**Work required:** Lines to be reproduced exactly: the one that holds "(147, 403) = (133, 272): brown" and all those after it through the end of the data. Include no others.

**Dataset section:**
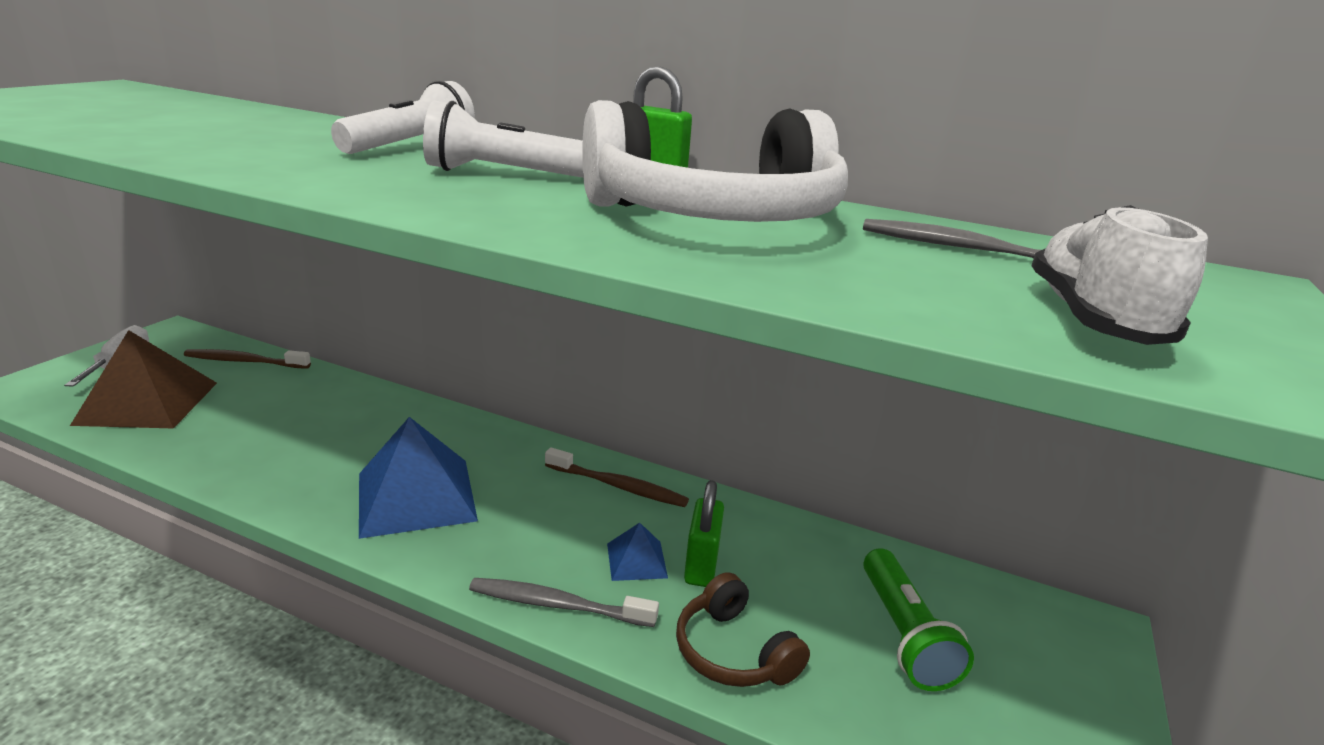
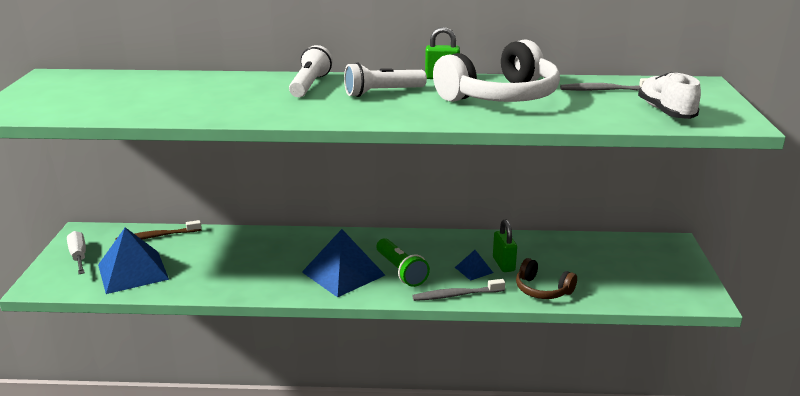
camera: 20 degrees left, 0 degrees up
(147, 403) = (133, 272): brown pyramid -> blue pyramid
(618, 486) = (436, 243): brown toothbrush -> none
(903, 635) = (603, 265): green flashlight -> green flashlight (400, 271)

**Task result:**
(147, 403) = (133, 272): brown pyramid -> blue pyramid
(618, 486) = (436, 243): brown toothbrush -> none
(903, 635) = (603, 265): green flashlight -> green flashlight (400, 271)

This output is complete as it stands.